Task requirements
Retype each line of the data below exactly, beginning with the first and ending with the one that contains "tan plate N4:N5". Pictures do not belong in the copy.

[Object state comparisons]
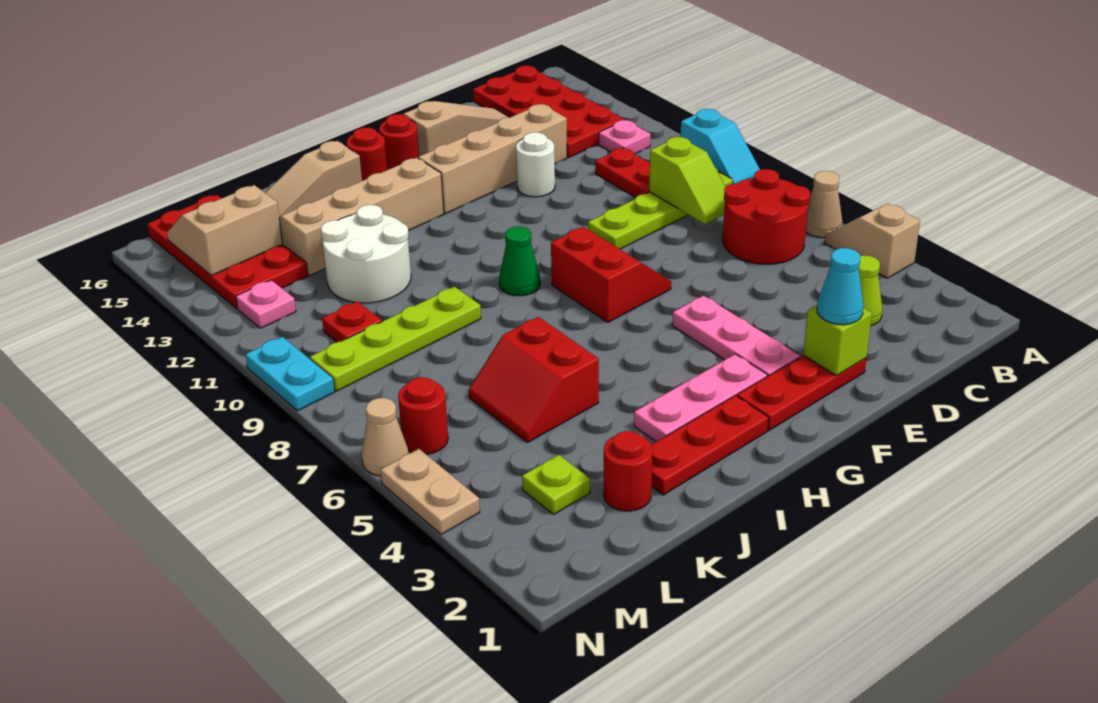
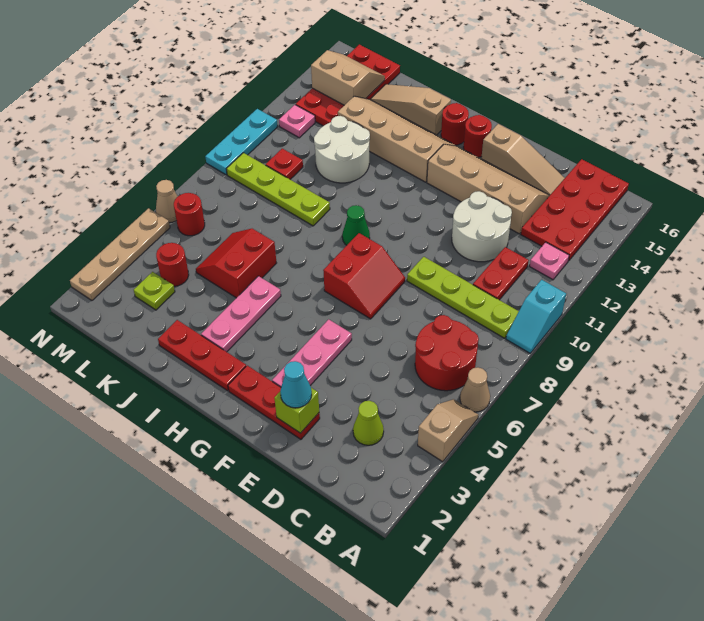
lime slope C8:C9 level 2 top 9 -> none
white round brick E12 level 1 -> white round brick D11:E12 level 1
pink plate G3:I3 level 1 -> pink plate I3:I5 level 1
red round brick K2 level 1 -> red round brick L4 level 1
tan plate N4:N5 level 1 -> tan plate N2:N5 level 1
cyan plate N9:N10 level 1 -> cyan plate N9:N11 level 1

Answer below
lime slope C8:C9 level 2 top 9 -> none
white round brick E12 level 1 -> white round brick D11:E12 level 1
pink plate G3:I3 level 1 -> pink plate I3:I5 level 1
red round brick K2 level 1 -> red round brick L4 level 1
tan plate N4:N5 level 1 -> tan plate N2:N5 level 1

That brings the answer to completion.